--- START ---

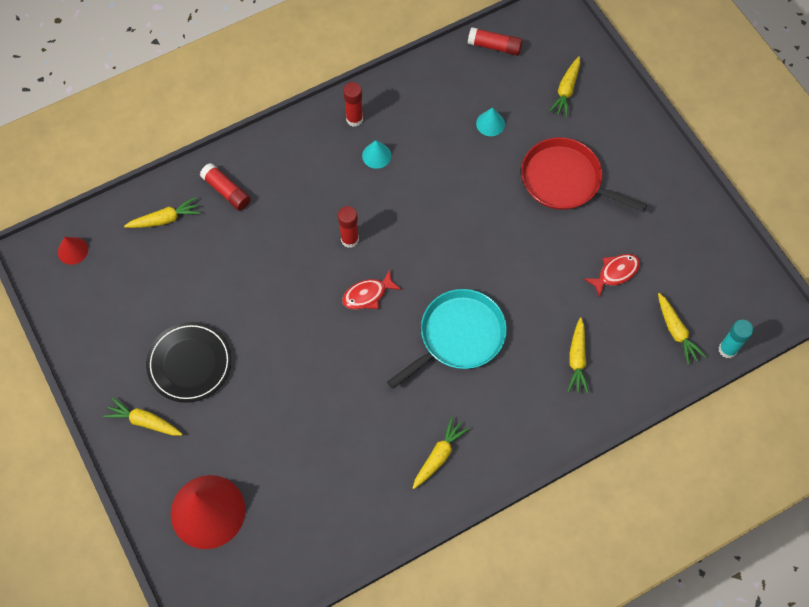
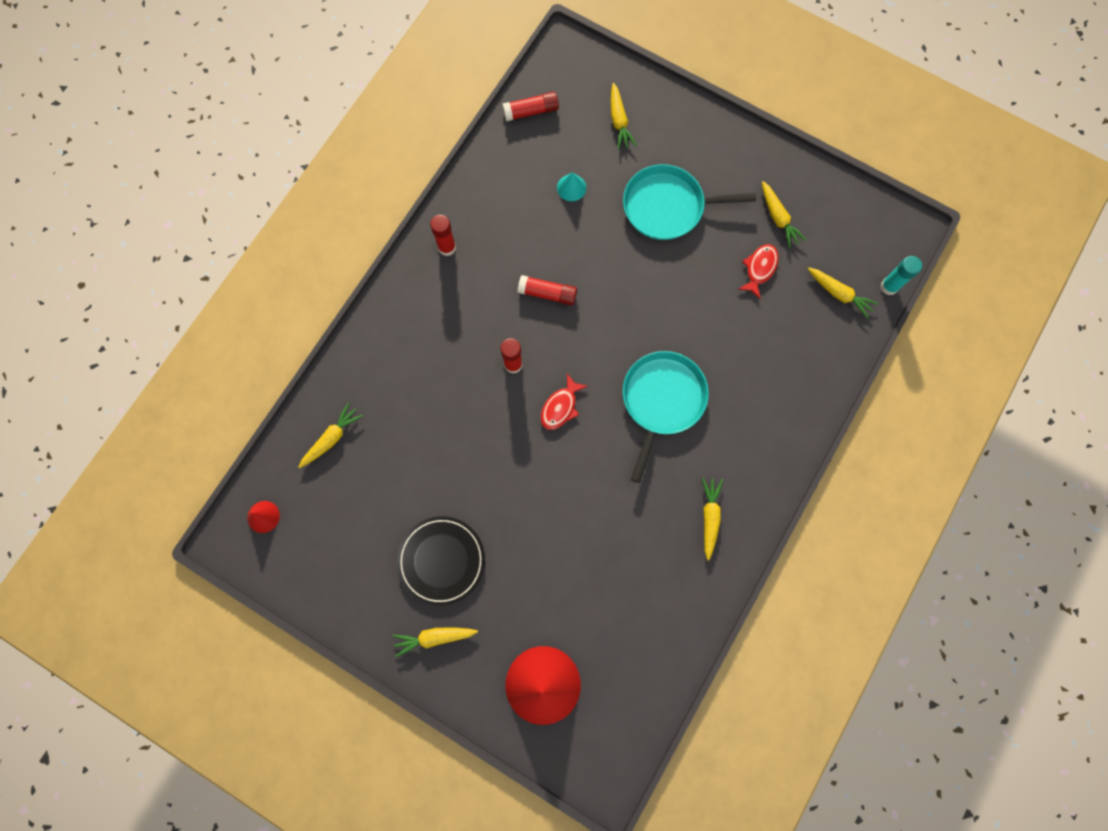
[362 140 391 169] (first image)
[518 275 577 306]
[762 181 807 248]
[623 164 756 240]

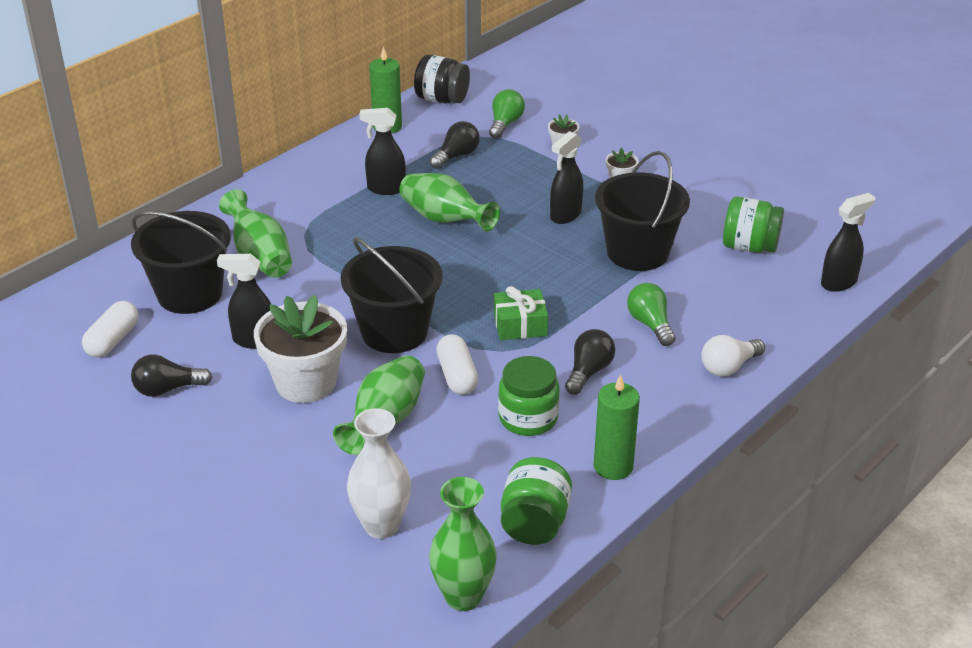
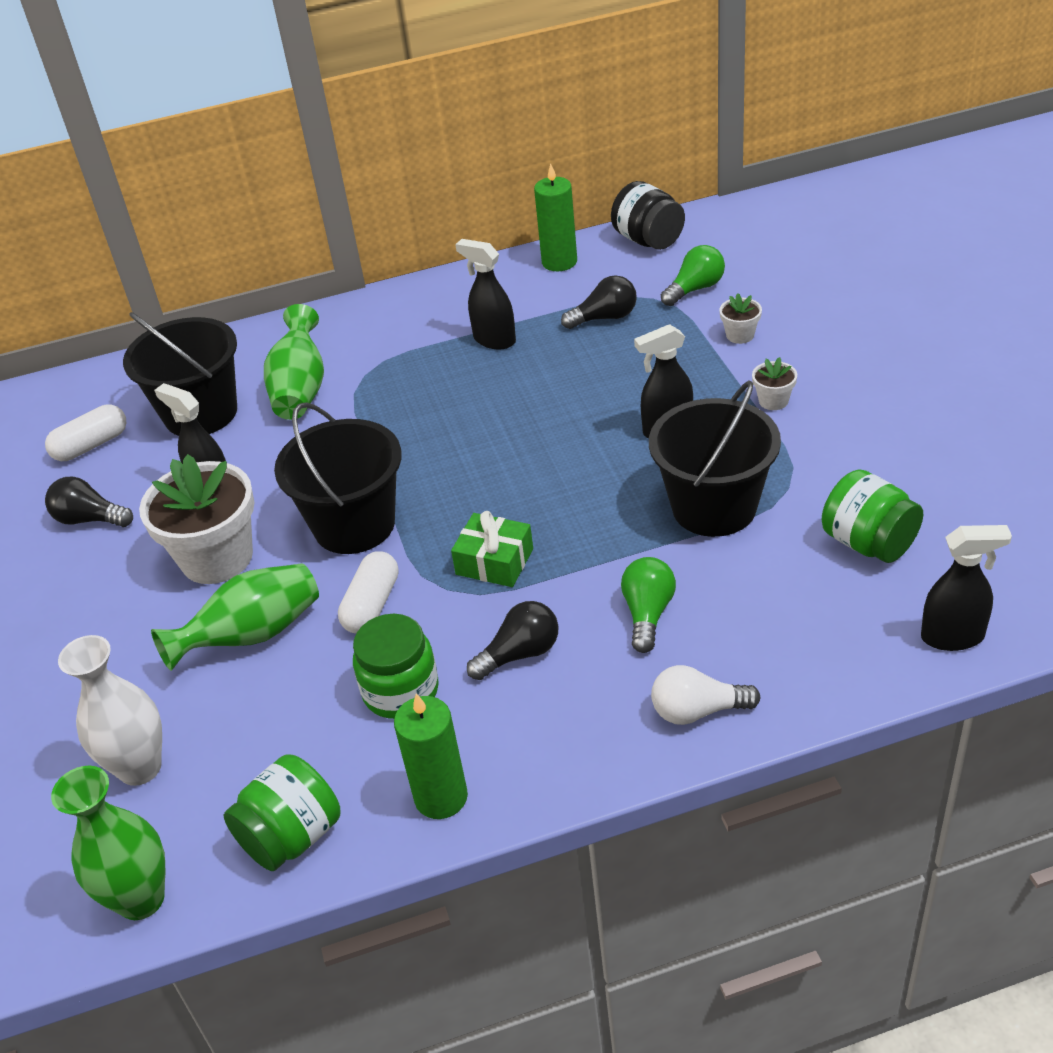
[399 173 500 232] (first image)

--- END ---

§ EXERCISE
Output the material above verbatim but exclude each picture.

§ REPLY TO THE EXERCISE
[362 140 391 169] (first image)
[518 275 577 306]
[762 181 807 248]
[623 164 756 240]

[399 173 500 232] (first image)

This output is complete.